== WHAT TO DO ==
Exact copies of all the lines below are needed, without the pictures.

(Extracted data entries)
##############################
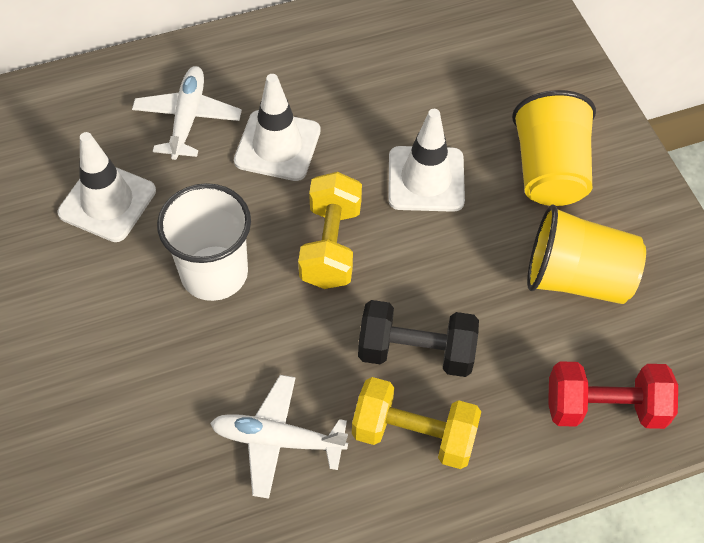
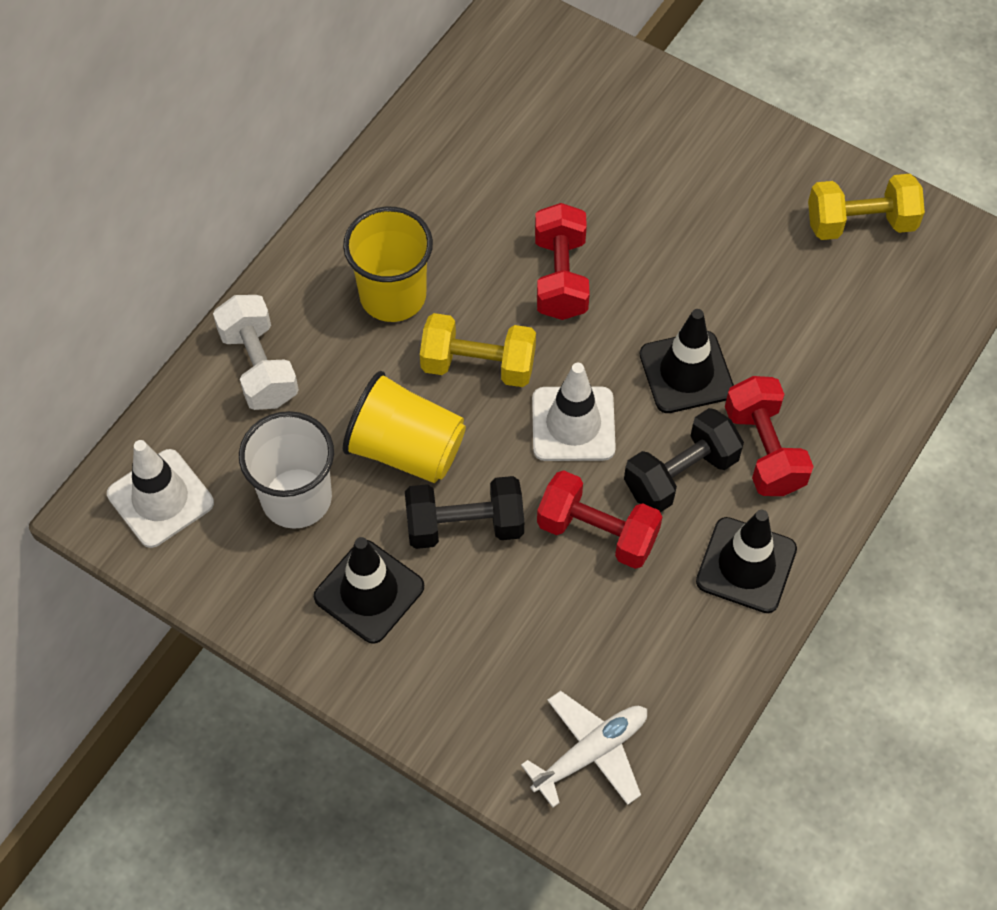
black dumbbell: [358,300,479,377] = 1 -> [405,476,524,549] [624,408,744,513] = 2
black traffic cone: none = 0 -> [314,537,424,644] [640,309,734,413] [696,510,797,613] = 3
red dumbbell: [548,361,678,429] = 1 -> [535,203,590,320] [537,470,662,569] [725,376,814,496] = 3
white dumbbell: none = 0 -> [213,295,299,410] = 1
white plane: [132,66,242,160] [210,375,348,499] = 2 -> [521,691,647,808] = 1
white traffic cone: [58,132,156,242] [234,74,321,181] [388,109,465,212] = 3 -> [107,440,214,548] [532,363,616,461] = 2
##############################
== ANSWER TO THE EXERCISE ==
black dumbbell: [358,300,479,377] = 1 -> [405,476,524,549] [624,408,744,513] = 2
black traffic cone: none = 0 -> [314,537,424,644] [640,309,734,413] [696,510,797,613] = 3
red dumbbell: [548,361,678,429] = 1 -> [535,203,590,320] [537,470,662,569] [725,376,814,496] = 3
white dumbbell: none = 0 -> [213,295,299,410] = 1
white plane: [132,66,242,160] [210,375,348,499] = 2 -> [521,691,647,808] = 1
white traffic cone: [58,132,156,242] [234,74,321,181] [388,109,465,212] = 3 -> [107,440,214,548] [532,363,616,461] = 2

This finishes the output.